For the entries below, repeat exactly each line starting with the one that contains "was: árbol/amarillo" and going on through the one that contains "in_second: [749, 171]", and no others.
[RECORDED INFORMATION Boundary: Start]
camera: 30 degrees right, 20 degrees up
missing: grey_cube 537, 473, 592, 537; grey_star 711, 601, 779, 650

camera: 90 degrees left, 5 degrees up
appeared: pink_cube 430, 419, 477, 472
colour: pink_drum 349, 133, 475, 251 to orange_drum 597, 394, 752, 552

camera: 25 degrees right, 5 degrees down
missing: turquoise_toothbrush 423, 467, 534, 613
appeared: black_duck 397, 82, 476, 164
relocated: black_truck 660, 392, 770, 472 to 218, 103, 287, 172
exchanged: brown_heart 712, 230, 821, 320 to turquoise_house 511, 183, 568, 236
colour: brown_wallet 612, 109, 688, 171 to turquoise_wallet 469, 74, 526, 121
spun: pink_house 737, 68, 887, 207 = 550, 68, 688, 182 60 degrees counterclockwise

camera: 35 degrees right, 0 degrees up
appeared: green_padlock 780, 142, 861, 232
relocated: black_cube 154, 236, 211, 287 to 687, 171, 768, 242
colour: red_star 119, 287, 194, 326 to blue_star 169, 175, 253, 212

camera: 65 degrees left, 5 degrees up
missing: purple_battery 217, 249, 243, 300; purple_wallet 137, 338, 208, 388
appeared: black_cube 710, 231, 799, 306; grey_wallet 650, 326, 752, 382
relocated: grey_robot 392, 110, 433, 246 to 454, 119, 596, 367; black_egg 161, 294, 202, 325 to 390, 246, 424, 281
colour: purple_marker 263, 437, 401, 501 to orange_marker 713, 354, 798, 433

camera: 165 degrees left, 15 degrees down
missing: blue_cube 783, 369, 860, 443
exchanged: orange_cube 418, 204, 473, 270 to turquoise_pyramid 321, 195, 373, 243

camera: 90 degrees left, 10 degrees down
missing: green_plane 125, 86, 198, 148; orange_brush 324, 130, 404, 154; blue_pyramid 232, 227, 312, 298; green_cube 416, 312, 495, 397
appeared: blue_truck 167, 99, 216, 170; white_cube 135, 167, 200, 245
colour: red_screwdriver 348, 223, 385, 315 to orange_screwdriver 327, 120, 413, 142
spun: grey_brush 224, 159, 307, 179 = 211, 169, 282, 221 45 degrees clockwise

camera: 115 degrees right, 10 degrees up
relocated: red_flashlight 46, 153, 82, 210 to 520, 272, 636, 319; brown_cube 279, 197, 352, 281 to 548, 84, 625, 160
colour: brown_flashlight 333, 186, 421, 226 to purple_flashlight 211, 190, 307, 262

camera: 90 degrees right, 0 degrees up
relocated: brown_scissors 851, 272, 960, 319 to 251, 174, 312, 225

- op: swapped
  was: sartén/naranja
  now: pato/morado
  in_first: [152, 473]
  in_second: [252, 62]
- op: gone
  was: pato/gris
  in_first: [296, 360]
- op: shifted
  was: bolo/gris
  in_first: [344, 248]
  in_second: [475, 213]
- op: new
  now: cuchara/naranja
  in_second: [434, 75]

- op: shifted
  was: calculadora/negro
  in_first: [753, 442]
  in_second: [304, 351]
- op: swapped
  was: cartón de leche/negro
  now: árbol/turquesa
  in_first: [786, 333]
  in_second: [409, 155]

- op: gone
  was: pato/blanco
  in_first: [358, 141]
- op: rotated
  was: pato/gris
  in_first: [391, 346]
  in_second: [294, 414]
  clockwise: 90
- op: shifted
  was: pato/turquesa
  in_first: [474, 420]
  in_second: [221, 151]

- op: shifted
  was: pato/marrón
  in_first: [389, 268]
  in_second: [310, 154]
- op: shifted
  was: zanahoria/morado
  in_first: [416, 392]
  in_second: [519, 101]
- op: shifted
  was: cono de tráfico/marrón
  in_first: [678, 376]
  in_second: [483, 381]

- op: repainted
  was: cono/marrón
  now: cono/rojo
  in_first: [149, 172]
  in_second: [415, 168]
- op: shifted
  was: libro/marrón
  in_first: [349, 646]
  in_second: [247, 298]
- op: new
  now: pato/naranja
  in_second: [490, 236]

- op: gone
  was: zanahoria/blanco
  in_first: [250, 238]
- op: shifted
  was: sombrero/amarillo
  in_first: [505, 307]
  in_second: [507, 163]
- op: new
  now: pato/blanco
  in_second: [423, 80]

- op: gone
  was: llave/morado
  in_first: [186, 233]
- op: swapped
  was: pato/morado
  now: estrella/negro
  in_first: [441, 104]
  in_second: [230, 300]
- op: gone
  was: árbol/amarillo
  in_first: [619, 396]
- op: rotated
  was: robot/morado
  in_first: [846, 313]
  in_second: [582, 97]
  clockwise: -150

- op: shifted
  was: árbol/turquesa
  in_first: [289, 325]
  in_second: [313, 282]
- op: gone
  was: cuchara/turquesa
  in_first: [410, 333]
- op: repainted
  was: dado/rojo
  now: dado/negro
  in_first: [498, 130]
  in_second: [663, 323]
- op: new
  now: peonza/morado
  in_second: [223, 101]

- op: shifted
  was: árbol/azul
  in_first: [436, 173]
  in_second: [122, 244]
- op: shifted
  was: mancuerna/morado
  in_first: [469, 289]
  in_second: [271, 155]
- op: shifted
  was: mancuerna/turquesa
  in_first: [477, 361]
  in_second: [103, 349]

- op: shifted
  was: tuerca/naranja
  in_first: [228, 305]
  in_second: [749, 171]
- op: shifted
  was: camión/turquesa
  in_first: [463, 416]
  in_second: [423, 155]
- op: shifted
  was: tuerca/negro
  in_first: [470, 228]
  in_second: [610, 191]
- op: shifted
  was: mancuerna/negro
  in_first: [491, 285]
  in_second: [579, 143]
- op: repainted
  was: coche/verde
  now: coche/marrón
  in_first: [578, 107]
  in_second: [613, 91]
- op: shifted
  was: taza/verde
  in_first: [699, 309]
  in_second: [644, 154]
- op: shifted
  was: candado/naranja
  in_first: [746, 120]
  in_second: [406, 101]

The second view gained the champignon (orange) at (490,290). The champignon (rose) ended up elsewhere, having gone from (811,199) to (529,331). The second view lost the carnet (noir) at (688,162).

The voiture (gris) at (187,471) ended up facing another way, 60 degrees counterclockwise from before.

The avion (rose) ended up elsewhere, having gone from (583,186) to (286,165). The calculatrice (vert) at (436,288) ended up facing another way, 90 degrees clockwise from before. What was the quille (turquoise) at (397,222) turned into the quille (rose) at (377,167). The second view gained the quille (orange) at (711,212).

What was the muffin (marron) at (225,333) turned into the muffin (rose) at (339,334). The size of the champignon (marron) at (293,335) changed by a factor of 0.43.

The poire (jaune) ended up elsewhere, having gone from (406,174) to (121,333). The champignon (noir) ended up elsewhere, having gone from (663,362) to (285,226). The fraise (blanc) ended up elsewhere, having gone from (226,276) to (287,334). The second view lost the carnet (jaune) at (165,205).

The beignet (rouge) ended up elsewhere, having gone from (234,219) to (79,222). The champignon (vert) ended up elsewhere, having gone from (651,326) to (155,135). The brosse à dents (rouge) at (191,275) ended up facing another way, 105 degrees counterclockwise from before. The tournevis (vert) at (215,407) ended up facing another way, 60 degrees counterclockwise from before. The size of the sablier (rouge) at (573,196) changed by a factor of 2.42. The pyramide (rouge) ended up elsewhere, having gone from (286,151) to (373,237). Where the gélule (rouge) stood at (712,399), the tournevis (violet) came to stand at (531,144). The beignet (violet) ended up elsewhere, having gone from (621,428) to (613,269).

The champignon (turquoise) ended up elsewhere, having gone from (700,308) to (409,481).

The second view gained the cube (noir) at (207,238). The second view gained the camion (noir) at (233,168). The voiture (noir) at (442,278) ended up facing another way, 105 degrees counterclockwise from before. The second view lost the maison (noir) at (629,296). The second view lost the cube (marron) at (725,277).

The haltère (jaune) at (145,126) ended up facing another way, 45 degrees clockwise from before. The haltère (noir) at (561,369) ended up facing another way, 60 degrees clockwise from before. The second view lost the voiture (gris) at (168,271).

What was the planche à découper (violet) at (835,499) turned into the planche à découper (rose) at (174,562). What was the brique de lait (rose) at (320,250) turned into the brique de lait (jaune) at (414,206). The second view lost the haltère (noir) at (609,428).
[RECORDED INFORMATION Boundary: End]
-- EXERCISE RESULT --
  was: árbol/amarillo
  in_first: [619, 396]
- op: rotated
  was: robot/morado
  in_first: [846, 313]
  in_second: [582, 97]
  clockwise: -150

- op: shifted
  was: árbol/turquesa
  in_first: [289, 325]
  in_second: [313, 282]
- op: gone
  was: cuchara/turquesa
  in_first: [410, 333]
- op: repainted
  was: dado/rojo
  now: dado/negro
  in_first: [498, 130]
  in_second: [663, 323]
- op: new
  now: peonza/morado
  in_second: [223, 101]

- op: shifted
  was: árbol/azul
  in_first: [436, 173]
  in_second: [122, 244]
- op: shifted
  was: mancuerna/morado
  in_first: [469, 289]
  in_second: [271, 155]
- op: shifted
  was: mancuerna/turquesa
  in_first: [477, 361]
  in_second: [103, 349]

- op: shifted
  was: tuerca/naranja
  in_first: [228, 305]
  in_second: [749, 171]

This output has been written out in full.